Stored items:
───

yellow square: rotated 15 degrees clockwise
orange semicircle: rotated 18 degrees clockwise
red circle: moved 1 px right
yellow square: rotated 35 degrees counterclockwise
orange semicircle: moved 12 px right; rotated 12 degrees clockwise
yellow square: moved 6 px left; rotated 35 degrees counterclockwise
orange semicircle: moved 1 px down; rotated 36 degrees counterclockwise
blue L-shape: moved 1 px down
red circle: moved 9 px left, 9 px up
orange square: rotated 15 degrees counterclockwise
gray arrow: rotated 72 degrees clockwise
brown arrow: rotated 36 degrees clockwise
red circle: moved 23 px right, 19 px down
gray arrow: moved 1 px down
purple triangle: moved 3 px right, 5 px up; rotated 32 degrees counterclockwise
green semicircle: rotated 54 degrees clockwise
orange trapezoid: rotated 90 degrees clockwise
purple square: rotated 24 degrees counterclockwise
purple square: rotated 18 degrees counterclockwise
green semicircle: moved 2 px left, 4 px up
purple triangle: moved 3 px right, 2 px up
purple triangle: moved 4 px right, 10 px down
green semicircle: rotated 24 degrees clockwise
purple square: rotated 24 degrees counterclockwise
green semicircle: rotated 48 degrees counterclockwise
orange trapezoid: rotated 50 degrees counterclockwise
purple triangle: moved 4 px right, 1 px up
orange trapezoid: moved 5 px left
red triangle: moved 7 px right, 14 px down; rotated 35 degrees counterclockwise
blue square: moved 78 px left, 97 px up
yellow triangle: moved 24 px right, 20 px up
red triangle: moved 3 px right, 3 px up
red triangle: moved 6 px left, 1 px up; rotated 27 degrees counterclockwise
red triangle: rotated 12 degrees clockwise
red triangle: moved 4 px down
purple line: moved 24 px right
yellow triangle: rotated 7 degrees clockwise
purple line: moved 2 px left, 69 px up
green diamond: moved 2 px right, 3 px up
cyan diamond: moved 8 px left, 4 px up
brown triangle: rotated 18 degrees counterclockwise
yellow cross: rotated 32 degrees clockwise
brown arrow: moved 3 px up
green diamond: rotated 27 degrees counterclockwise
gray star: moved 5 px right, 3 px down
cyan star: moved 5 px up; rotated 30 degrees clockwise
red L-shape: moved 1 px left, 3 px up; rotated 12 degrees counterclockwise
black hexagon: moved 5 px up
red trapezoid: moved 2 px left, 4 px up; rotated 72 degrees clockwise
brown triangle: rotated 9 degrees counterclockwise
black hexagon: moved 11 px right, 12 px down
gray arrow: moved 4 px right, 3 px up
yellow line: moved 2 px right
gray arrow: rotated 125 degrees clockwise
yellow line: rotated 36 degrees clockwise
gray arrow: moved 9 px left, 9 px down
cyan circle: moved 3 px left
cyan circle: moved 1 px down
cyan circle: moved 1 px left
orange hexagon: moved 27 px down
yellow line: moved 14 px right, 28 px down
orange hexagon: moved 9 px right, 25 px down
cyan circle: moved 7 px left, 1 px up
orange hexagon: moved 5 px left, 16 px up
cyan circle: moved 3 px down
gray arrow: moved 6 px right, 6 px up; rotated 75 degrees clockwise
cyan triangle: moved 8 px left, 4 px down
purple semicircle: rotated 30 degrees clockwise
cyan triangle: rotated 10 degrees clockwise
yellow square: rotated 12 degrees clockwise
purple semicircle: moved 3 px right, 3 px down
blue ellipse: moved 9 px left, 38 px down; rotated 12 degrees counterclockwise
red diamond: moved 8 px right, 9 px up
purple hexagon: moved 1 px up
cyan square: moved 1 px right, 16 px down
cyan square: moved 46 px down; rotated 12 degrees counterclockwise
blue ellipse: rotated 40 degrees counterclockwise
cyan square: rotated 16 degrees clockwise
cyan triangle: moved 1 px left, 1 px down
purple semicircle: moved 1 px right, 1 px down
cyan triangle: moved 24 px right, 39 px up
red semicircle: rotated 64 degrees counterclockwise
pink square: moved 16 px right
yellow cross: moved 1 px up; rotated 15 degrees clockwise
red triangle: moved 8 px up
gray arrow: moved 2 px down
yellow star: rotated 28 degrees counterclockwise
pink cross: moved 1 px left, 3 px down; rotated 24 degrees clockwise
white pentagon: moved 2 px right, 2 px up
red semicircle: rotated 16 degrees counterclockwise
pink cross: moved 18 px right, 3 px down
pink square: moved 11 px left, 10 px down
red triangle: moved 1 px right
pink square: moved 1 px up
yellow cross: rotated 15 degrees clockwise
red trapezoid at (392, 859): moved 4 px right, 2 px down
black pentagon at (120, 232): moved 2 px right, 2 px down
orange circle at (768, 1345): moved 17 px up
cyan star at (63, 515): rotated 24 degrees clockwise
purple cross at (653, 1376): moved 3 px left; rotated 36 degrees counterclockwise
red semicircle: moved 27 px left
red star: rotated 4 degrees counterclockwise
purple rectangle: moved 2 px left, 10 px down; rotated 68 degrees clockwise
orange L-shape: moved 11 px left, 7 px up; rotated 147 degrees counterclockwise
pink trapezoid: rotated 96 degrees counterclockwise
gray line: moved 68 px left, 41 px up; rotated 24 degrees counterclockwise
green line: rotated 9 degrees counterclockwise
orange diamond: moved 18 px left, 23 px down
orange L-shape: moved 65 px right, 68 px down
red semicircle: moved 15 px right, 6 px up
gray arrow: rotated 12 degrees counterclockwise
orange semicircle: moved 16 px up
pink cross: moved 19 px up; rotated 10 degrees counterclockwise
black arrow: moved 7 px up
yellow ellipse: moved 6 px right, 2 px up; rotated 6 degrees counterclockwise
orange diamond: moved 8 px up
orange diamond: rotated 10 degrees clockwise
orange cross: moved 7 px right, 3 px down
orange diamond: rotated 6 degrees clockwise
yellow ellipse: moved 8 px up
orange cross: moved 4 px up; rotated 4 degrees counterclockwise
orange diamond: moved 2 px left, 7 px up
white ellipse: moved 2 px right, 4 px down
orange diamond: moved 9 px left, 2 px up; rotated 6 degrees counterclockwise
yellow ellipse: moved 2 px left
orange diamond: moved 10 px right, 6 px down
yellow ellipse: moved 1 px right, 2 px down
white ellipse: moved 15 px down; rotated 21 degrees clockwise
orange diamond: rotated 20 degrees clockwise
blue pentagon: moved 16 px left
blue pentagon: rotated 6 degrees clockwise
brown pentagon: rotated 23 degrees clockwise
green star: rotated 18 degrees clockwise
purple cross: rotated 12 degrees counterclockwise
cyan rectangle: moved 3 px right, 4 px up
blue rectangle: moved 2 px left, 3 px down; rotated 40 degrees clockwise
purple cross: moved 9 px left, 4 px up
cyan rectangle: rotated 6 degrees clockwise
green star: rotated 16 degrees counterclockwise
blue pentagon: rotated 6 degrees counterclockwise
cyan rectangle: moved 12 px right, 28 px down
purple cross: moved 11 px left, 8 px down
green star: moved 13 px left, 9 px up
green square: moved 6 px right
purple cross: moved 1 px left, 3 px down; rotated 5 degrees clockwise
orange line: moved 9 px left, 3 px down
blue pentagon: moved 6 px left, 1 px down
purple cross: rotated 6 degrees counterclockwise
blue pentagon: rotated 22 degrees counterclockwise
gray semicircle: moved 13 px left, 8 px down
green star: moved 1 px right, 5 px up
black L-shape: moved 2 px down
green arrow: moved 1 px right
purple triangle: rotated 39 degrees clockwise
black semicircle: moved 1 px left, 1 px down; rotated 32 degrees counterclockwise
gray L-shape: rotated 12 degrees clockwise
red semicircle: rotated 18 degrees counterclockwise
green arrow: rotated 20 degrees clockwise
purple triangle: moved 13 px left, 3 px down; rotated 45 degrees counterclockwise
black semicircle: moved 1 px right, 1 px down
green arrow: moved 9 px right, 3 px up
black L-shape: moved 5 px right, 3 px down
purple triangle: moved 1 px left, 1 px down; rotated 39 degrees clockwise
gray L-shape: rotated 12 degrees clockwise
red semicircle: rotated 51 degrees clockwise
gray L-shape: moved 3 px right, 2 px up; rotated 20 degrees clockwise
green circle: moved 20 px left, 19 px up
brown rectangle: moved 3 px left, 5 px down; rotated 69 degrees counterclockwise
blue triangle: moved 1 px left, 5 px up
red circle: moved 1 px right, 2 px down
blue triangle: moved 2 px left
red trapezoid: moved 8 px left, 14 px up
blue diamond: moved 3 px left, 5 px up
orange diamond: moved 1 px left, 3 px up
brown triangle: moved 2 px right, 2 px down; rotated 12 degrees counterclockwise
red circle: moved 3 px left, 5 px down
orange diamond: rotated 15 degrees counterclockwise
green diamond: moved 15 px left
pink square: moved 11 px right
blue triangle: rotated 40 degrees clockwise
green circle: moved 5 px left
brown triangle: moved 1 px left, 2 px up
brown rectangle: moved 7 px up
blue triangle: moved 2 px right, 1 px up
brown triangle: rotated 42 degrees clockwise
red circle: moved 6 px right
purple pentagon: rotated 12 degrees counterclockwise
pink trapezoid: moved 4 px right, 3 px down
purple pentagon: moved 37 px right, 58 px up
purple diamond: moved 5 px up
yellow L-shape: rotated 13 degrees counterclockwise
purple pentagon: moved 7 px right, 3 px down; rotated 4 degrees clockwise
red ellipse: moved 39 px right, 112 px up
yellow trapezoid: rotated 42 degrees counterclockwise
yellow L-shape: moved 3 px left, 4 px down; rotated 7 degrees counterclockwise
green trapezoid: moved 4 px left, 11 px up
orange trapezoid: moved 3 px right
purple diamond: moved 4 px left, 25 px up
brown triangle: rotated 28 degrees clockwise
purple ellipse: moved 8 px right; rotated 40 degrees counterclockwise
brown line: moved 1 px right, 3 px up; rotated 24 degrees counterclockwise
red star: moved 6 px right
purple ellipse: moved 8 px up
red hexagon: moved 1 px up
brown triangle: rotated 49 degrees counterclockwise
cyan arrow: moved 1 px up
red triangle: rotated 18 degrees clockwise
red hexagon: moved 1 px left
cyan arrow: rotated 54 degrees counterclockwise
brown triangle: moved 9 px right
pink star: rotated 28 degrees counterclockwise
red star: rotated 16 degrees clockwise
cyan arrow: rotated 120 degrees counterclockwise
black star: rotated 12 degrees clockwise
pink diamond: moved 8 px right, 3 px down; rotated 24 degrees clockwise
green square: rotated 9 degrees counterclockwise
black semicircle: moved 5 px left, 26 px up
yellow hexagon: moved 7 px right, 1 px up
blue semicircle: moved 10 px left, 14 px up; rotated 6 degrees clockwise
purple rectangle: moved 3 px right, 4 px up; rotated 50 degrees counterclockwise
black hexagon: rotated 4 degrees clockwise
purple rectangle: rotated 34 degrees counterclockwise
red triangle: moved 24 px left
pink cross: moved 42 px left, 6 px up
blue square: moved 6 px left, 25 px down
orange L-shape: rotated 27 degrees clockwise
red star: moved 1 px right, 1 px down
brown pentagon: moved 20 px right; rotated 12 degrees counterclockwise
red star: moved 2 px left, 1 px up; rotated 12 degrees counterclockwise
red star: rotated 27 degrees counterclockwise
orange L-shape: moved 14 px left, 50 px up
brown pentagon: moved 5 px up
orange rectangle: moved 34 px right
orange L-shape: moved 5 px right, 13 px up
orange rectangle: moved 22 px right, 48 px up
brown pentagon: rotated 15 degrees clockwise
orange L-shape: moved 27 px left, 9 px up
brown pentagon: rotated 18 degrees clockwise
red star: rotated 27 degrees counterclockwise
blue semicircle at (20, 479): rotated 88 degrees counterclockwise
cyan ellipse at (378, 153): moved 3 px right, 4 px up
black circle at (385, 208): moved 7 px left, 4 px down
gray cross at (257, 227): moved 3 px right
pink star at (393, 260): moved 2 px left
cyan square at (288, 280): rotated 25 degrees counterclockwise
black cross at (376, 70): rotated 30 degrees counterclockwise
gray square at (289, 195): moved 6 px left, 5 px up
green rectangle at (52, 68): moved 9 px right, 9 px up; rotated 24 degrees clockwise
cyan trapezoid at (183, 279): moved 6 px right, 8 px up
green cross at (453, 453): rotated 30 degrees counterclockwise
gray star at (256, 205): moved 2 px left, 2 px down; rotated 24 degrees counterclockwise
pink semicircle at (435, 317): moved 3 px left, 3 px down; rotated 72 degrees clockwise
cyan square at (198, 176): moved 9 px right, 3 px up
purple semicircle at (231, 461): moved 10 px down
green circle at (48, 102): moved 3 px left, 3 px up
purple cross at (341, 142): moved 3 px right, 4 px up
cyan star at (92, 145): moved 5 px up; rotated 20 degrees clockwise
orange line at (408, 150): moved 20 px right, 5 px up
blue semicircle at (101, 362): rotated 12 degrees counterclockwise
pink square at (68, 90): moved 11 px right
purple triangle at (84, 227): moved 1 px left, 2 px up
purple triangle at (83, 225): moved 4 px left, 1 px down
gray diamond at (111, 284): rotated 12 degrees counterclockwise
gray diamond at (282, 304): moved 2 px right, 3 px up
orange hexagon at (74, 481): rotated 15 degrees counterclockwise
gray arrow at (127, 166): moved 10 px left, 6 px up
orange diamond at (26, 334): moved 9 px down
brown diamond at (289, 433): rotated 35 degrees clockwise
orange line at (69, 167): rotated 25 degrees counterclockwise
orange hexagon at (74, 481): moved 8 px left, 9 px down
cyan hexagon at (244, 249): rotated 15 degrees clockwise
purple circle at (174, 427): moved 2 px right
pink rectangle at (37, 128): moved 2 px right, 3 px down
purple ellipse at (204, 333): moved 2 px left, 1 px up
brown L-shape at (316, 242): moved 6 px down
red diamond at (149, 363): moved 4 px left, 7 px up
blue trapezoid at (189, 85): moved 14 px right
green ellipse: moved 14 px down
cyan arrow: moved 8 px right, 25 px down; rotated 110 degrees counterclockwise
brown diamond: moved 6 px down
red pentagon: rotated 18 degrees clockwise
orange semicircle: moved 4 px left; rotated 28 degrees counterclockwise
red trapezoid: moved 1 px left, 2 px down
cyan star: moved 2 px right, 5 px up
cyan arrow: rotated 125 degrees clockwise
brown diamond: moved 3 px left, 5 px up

───

__Exercise goal__. Output the lines of the listing unchanged, starting at its first line and ending with the line that contains "purple square: rotated 18".

__The completed task__.
yellow square: rotated 15 degrees clockwise
orange semicircle: rotated 18 degrees clockwise
red circle: moved 1 px right
yellow square: rotated 35 degrees counterclockwise
orange semicircle: moved 12 px right; rotated 12 degrees clockwise
yellow square: moved 6 px left; rotated 35 degrees counterclockwise
orange semicircle: moved 1 px down; rotated 36 degrees counterclockwise
blue L-shape: moved 1 px down
red circle: moved 9 px left, 9 px up
orange square: rotated 15 degrees counterclockwise
gray arrow: rotated 72 degrees clockwise
brown arrow: rotated 36 degrees clockwise
red circle: moved 23 px right, 19 px down
gray arrow: moved 1 px down
purple triangle: moved 3 px right, 5 px up; rotated 32 degrees counterclockwise
green semicircle: rotated 54 degrees clockwise
orange trapezoid: rotated 90 degrees clockwise
purple square: rotated 24 degrees counterclockwise
purple square: rotated 18 degrees counterclockwise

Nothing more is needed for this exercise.